Copy every line of the data below word for word, but leave out the pictures.

■ Data supplied
- - -

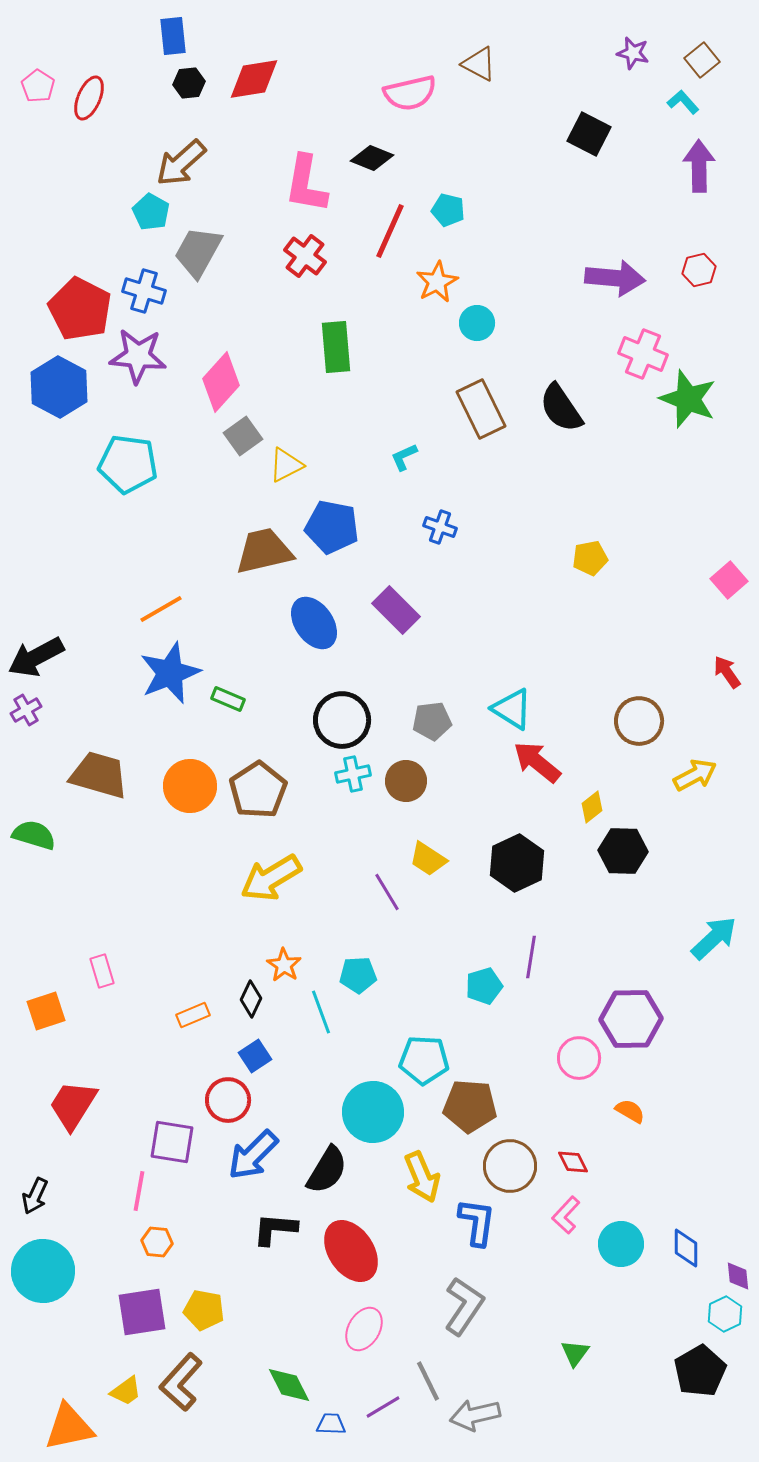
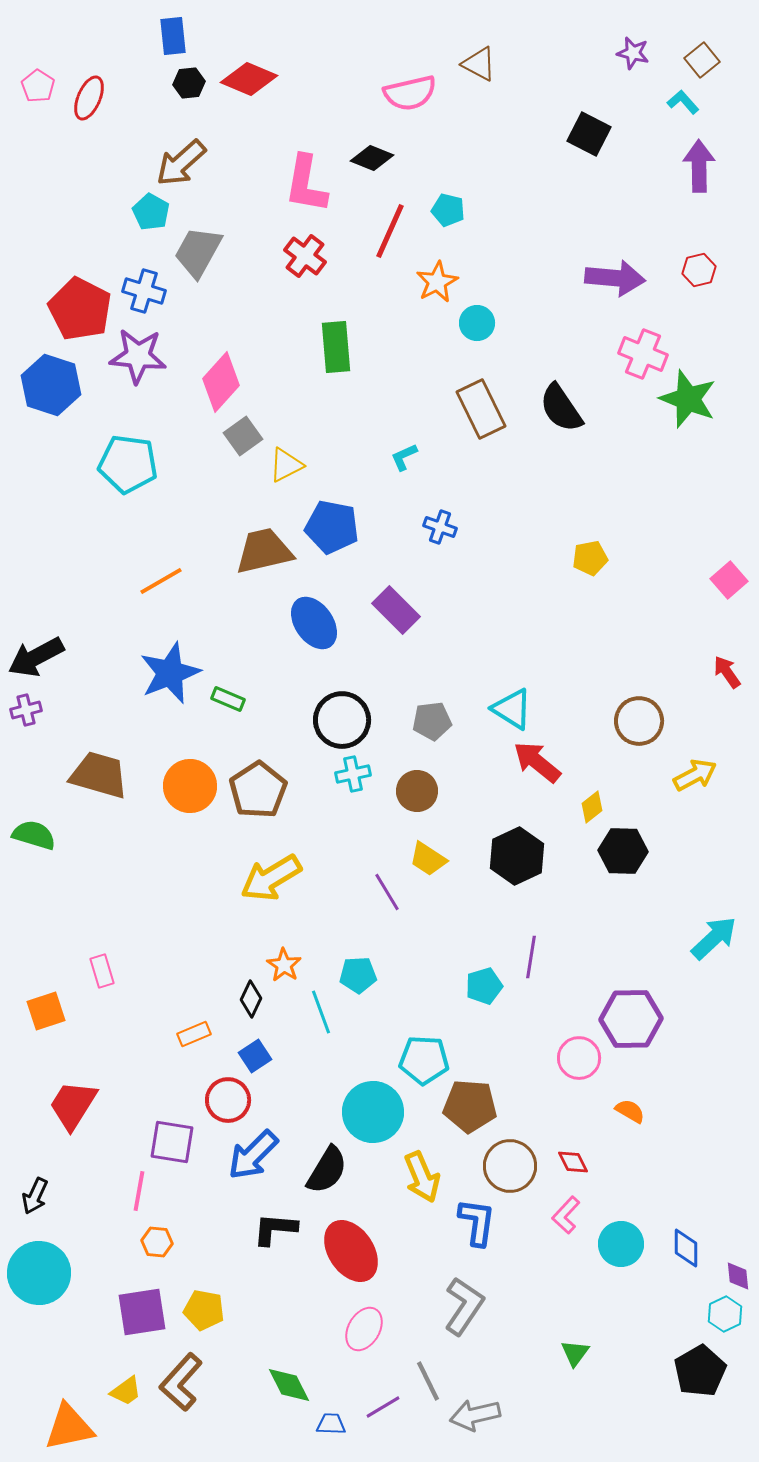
red diamond at (254, 79): moved 5 px left; rotated 32 degrees clockwise
blue hexagon at (59, 387): moved 8 px left, 2 px up; rotated 10 degrees counterclockwise
orange line at (161, 609): moved 28 px up
purple cross at (26, 710): rotated 16 degrees clockwise
brown circle at (406, 781): moved 11 px right, 10 px down
black hexagon at (517, 863): moved 7 px up
orange rectangle at (193, 1015): moved 1 px right, 19 px down
cyan circle at (43, 1271): moved 4 px left, 2 px down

- - -

■ The result
red diamond at (254, 79): moved 5 px left; rotated 32 degrees clockwise
blue hexagon at (59, 387): moved 8 px left, 2 px up; rotated 10 degrees counterclockwise
orange line at (161, 609): moved 28 px up
purple cross at (26, 710): rotated 16 degrees clockwise
brown circle at (406, 781): moved 11 px right, 10 px down
black hexagon at (517, 863): moved 7 px up
orange rectangle at (193, 1015): moved 1 px right, 19 px down
cyan circle at (43, 1271): moved 4 px left, 2 px down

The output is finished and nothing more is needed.